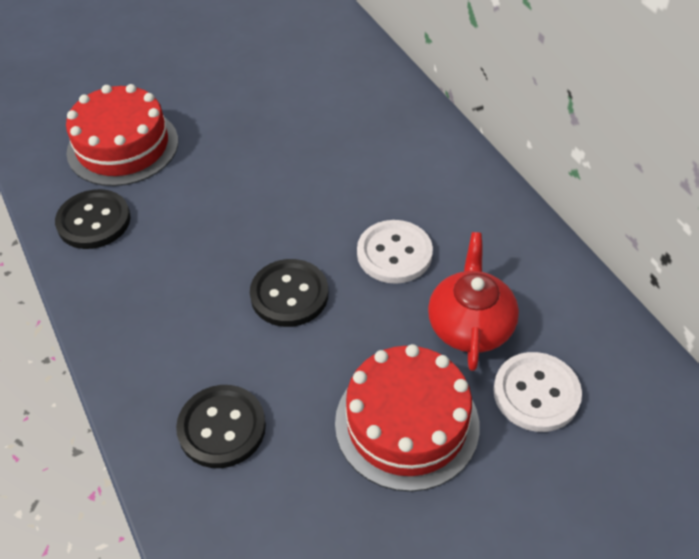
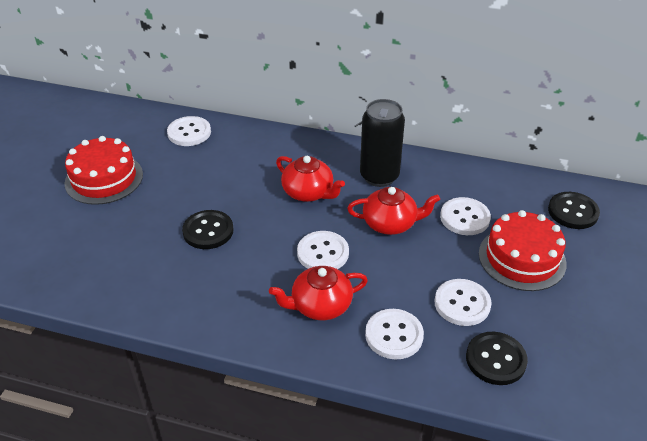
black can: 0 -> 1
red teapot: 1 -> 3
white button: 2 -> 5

•••••

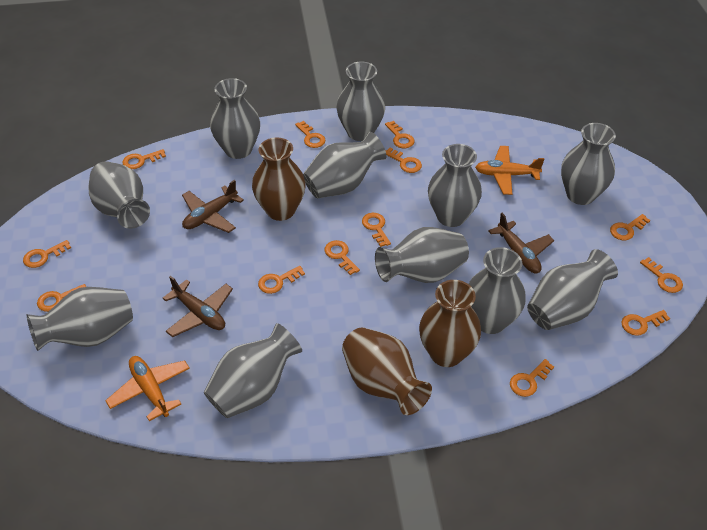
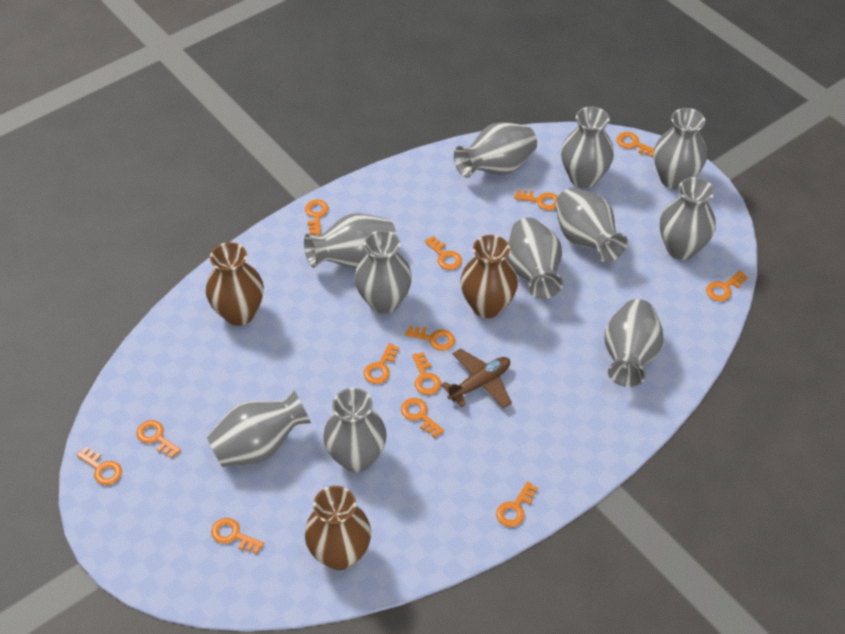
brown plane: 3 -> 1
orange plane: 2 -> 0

•••••

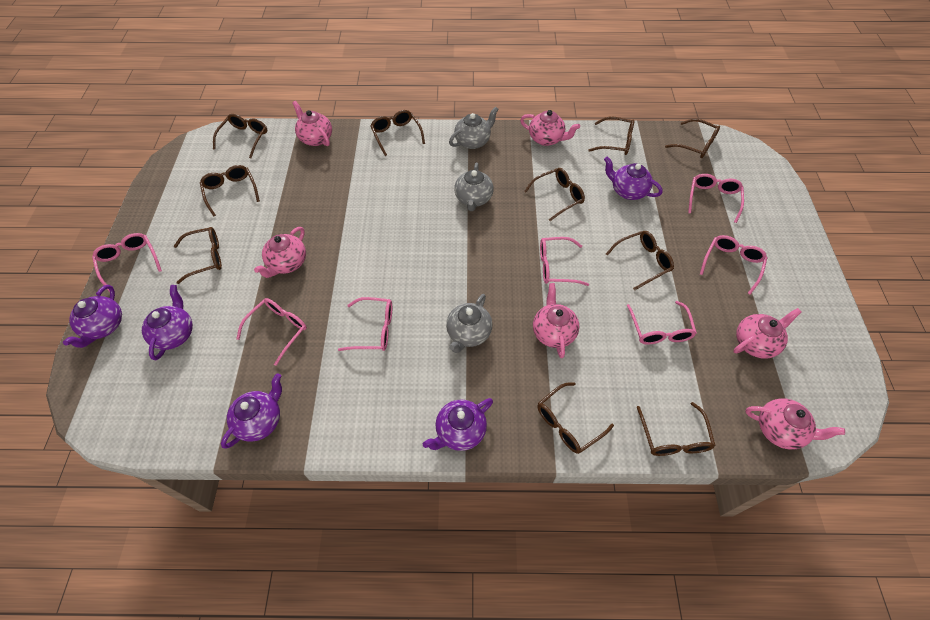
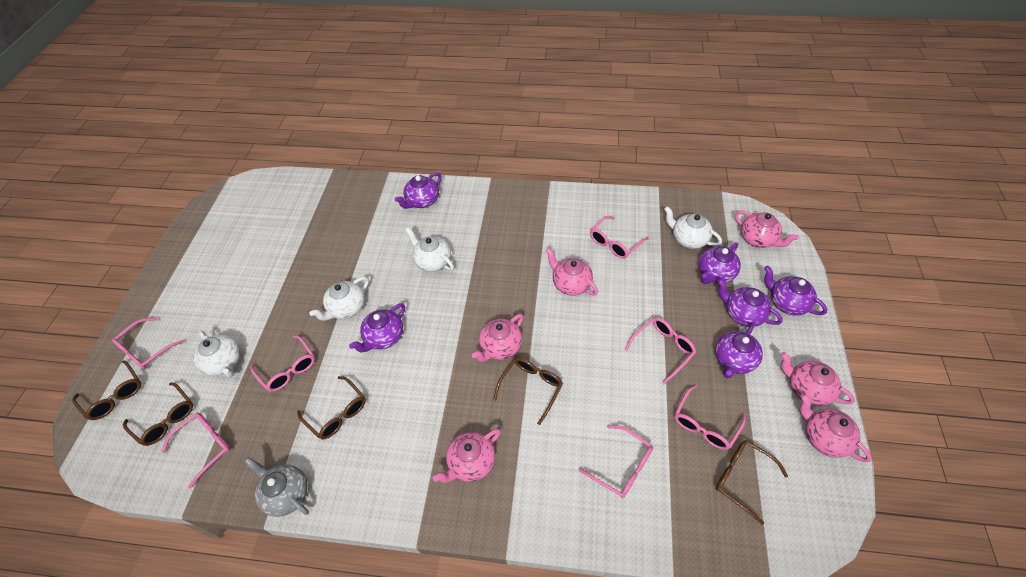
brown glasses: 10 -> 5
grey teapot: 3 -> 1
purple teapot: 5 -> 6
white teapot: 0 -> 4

•••••

§ **PROBLEM TO SOLVE**
Filter the listing above down to the lines that contain the word "teapot".

§ **REPLY**
red teapot: 1 -> 3
grey teapot: 3 -> 1
purple teapot: 5 -> 6
white teapot: 0 -> 4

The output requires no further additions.